"""

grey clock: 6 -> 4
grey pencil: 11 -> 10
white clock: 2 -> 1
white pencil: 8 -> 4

"""
"""

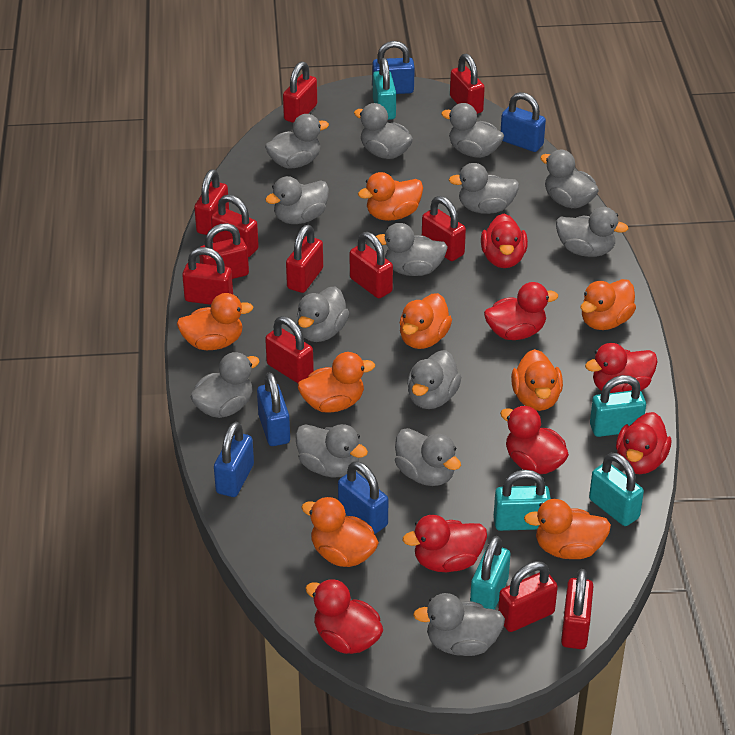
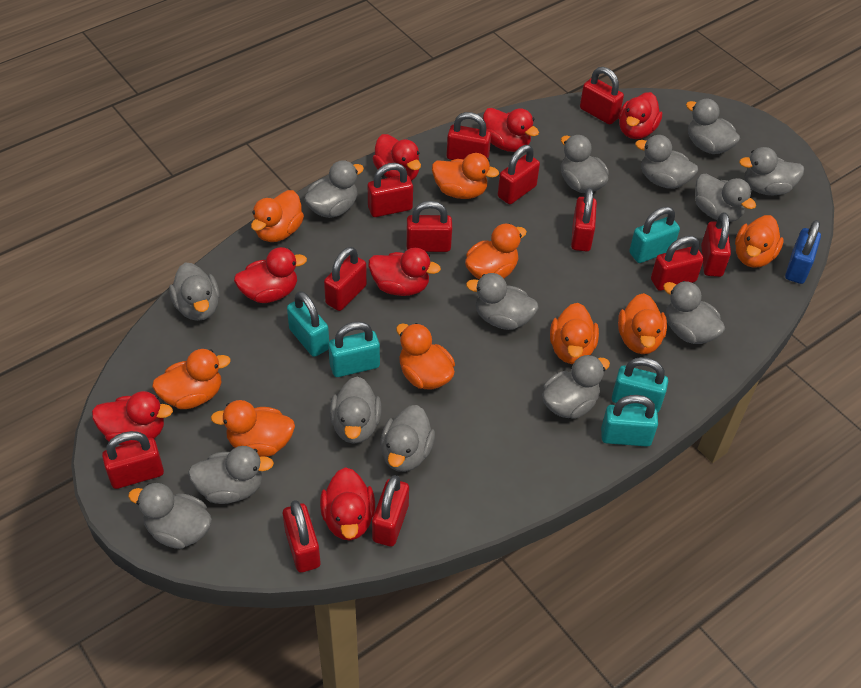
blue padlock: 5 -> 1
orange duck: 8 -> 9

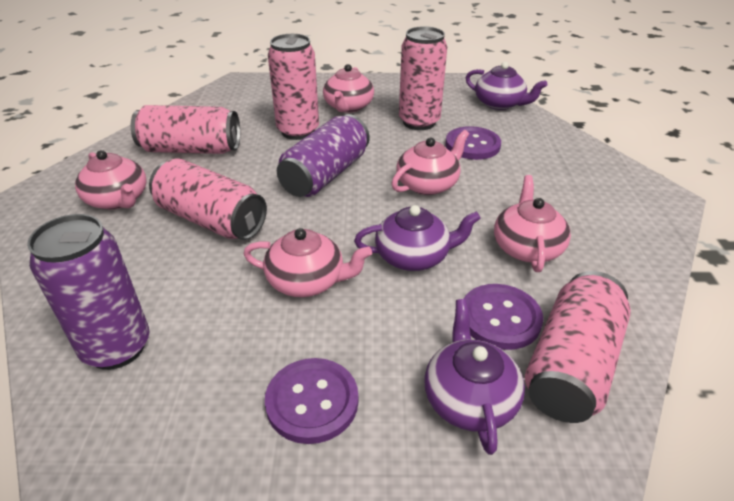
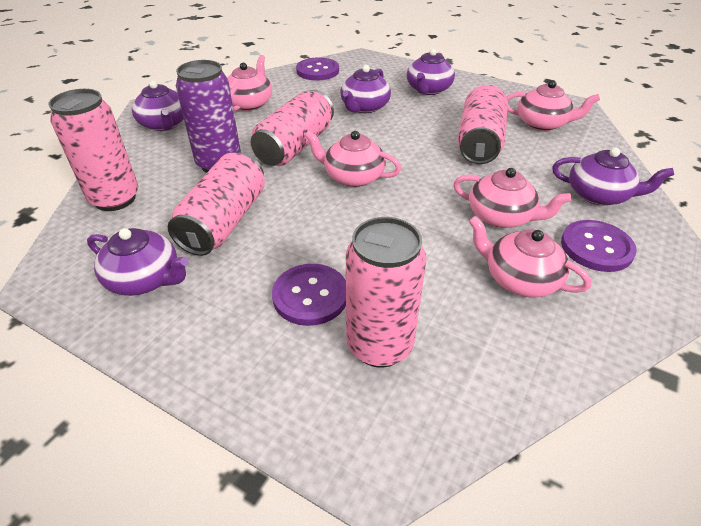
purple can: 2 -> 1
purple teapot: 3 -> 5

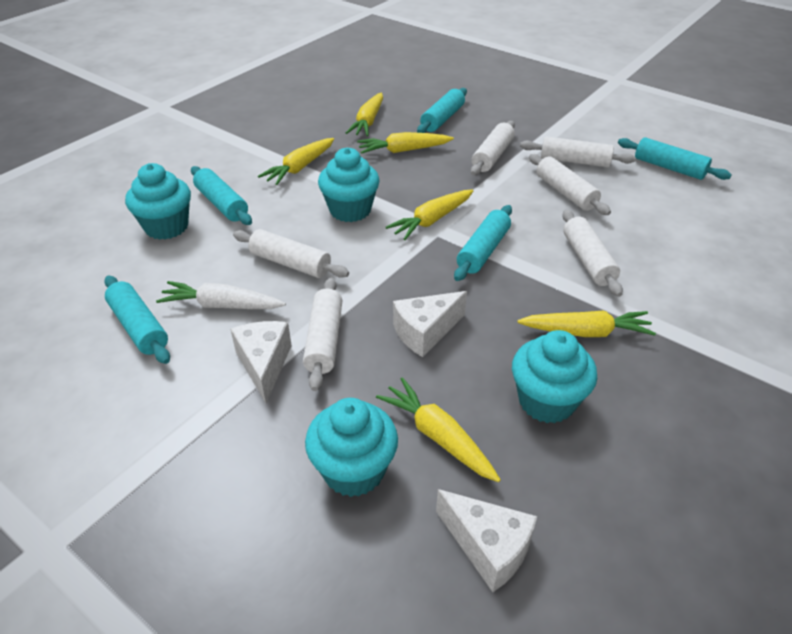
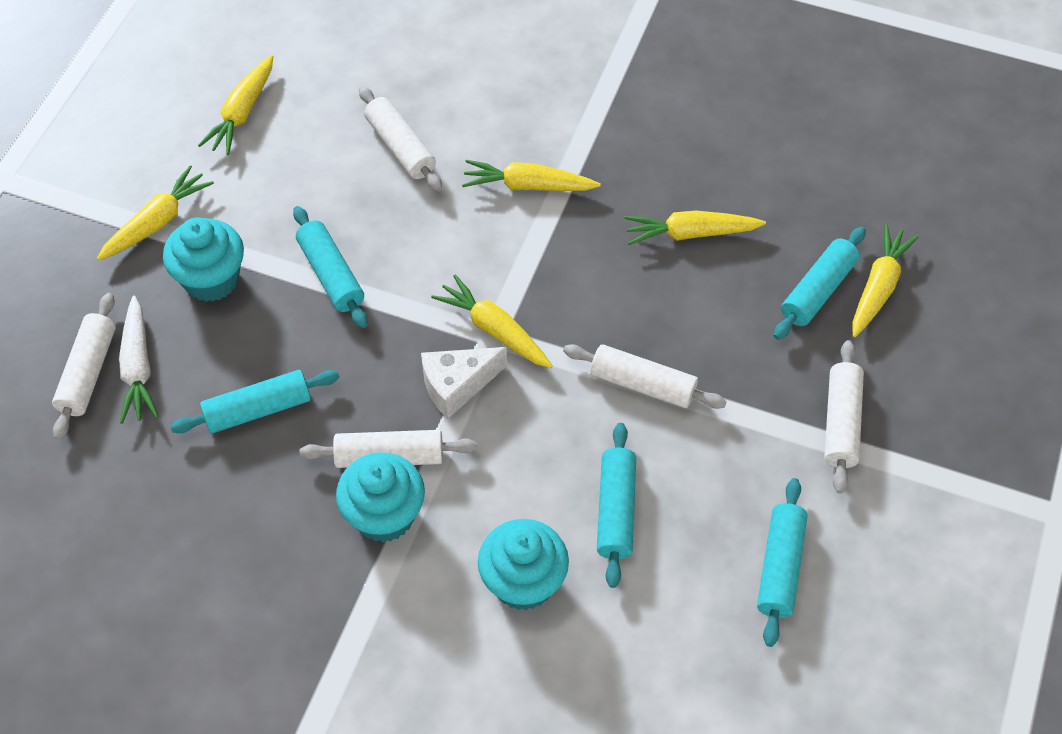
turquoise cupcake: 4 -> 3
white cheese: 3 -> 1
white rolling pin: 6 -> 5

"""

§ ASSIGNED TASK
For the data above, set down exactly the lines from the line with "orange duck: 8 -> 9" to the line with "white rolling pin: 6 -> 5", both included, leaving pictures out.

§ EXPECTED ANSWER
orange duck: 8 -> 9

purple can: 2 -> 1
purple teapot: 3 -> 5

turquoise cupcake: 4 -> 3
white cheese: 3 -> 1
white rolling pin: 6 -> 5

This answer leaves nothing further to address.